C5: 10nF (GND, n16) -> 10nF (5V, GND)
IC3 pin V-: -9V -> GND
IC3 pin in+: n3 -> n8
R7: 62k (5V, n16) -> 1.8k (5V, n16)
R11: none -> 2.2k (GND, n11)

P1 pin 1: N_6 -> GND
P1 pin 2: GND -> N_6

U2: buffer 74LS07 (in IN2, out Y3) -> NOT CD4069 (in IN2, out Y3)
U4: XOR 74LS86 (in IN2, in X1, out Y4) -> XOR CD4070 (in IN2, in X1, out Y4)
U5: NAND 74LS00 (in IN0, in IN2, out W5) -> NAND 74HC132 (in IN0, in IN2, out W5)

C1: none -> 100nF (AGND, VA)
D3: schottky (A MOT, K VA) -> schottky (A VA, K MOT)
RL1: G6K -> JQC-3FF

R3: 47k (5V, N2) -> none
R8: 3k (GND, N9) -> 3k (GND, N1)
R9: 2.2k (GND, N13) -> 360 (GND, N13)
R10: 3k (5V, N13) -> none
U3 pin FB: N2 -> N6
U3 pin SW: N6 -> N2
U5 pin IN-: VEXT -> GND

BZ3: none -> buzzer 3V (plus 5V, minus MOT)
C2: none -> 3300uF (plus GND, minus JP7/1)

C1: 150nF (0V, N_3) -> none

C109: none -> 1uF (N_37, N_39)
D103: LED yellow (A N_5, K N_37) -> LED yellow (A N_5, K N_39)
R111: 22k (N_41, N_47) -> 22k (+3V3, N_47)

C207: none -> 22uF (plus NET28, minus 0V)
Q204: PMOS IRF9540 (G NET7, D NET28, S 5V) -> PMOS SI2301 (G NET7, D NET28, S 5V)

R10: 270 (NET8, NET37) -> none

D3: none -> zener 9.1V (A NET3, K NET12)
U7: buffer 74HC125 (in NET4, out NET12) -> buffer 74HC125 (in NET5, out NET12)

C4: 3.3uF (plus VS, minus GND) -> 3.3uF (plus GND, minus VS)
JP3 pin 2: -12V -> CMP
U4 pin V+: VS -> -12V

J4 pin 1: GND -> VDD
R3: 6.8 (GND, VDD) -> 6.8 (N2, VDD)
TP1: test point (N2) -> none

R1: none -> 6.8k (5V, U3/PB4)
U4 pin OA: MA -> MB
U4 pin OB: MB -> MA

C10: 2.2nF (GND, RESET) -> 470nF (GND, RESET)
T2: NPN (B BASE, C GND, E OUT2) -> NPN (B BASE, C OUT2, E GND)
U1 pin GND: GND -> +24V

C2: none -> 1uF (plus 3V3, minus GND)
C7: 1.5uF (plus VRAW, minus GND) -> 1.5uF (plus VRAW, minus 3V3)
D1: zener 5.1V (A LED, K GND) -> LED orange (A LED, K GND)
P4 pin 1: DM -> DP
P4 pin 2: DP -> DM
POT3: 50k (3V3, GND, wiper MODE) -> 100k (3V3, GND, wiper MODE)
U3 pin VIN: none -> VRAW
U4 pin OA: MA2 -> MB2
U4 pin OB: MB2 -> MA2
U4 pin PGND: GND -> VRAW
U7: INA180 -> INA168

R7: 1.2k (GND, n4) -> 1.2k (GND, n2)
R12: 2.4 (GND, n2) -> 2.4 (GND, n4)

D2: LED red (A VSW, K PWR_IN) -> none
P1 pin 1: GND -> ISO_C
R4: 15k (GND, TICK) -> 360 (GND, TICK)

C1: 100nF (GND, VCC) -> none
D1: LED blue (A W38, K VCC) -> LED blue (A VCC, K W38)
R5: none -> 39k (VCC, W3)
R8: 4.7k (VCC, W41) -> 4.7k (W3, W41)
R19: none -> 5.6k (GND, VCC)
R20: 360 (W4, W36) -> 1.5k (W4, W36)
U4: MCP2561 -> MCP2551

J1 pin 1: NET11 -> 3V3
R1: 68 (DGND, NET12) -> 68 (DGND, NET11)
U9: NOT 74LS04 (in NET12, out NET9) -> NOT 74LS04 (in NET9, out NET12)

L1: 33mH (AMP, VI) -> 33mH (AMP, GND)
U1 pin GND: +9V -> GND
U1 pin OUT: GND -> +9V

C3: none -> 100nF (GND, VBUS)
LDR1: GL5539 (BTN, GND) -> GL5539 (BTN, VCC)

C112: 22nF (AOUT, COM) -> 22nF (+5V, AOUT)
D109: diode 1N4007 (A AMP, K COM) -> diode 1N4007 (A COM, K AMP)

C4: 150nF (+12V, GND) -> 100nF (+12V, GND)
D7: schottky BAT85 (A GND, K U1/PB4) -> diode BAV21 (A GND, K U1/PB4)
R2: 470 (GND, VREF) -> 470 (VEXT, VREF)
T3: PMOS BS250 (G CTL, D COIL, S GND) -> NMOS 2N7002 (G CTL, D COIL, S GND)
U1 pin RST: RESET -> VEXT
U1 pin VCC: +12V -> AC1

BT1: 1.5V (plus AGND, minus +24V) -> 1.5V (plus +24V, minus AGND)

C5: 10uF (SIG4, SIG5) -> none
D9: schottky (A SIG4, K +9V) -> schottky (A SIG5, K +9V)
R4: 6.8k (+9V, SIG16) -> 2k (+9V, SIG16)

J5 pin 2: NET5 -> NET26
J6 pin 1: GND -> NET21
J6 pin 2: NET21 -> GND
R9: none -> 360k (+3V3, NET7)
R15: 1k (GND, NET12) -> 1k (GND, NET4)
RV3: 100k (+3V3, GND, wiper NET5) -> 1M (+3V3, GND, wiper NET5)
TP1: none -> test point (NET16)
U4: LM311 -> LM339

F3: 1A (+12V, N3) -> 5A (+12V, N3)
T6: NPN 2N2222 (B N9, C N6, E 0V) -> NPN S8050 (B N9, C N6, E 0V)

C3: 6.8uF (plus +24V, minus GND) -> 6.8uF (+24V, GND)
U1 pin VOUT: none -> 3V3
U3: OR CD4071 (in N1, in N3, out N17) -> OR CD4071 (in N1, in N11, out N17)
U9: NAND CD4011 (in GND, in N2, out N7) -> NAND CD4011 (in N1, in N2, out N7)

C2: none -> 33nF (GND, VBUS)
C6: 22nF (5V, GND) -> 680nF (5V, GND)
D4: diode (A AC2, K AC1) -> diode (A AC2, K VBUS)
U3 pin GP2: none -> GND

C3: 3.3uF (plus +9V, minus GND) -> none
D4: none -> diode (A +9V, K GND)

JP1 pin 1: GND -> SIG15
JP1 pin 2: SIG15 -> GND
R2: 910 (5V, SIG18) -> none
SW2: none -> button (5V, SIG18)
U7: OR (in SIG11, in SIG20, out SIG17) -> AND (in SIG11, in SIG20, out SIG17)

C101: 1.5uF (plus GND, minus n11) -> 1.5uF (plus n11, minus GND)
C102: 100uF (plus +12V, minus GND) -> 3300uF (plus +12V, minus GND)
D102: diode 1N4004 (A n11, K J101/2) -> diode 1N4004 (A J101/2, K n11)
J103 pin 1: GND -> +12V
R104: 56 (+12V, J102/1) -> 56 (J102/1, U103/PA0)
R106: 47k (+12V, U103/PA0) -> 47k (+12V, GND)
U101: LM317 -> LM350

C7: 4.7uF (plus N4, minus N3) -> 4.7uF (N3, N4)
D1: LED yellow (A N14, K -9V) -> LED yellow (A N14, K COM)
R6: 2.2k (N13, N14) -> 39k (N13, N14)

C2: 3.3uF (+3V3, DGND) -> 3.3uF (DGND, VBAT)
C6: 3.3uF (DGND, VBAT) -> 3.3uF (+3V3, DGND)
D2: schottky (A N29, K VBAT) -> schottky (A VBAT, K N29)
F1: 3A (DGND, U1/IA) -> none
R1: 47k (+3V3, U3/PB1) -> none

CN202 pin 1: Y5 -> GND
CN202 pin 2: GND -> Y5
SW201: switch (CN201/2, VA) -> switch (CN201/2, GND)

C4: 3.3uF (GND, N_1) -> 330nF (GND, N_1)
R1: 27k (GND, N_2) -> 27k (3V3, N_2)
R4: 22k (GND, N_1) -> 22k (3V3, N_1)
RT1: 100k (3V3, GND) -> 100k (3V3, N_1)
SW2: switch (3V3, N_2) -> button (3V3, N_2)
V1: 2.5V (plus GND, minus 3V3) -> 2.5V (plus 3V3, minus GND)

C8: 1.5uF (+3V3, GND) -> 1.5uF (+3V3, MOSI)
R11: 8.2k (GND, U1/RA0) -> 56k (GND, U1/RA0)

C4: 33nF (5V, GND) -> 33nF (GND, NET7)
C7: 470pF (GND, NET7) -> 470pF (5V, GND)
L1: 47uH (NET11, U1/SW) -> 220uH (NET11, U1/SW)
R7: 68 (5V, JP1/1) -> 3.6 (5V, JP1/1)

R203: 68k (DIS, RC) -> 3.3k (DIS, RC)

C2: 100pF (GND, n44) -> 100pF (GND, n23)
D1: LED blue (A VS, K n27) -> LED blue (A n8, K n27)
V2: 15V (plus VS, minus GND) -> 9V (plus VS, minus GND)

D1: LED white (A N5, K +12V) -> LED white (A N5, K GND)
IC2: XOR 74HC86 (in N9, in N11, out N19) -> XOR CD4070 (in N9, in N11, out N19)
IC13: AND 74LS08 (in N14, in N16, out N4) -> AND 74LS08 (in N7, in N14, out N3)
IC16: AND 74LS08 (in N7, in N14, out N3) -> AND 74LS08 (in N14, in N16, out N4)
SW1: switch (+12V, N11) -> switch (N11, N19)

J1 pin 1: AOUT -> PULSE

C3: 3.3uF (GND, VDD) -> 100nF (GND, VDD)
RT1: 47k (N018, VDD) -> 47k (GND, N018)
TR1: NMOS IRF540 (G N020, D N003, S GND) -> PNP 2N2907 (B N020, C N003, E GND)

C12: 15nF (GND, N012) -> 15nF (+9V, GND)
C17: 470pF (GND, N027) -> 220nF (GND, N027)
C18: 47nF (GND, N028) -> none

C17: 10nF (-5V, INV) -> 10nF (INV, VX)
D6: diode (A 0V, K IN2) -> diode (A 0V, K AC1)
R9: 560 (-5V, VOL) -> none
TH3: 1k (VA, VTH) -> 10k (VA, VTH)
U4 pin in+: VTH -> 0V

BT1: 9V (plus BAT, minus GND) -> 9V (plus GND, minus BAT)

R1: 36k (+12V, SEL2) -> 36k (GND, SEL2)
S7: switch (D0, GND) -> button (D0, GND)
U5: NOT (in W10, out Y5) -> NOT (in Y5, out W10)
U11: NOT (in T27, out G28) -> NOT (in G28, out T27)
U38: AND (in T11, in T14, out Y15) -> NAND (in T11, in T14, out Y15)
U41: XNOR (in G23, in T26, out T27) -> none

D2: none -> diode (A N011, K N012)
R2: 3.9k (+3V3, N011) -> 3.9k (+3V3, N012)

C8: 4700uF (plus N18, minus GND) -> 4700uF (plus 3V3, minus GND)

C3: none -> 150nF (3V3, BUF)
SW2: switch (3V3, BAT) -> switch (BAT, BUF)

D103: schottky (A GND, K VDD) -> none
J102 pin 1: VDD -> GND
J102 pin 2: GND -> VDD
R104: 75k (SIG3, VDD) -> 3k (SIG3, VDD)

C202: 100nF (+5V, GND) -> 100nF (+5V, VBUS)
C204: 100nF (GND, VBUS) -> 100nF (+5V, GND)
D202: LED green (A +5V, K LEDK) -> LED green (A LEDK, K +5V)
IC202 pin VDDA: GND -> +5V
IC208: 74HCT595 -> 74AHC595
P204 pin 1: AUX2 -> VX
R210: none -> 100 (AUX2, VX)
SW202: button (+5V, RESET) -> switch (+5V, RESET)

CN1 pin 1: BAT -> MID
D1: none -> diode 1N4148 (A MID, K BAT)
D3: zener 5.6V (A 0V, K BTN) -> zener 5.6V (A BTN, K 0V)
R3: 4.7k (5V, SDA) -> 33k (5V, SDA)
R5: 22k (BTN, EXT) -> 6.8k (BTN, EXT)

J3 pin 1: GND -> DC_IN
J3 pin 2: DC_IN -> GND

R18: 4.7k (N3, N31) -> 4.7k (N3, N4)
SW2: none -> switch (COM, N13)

════════════════════

The response must contain every line from the listing above in which the string "AGND" appears.

▶ _Solution_:
C1: none -> 100nF (AGND, VA)
BT1: 1.5V (plus AGND, minus +24V) -> 1.5V (plus +24V, minus AGND)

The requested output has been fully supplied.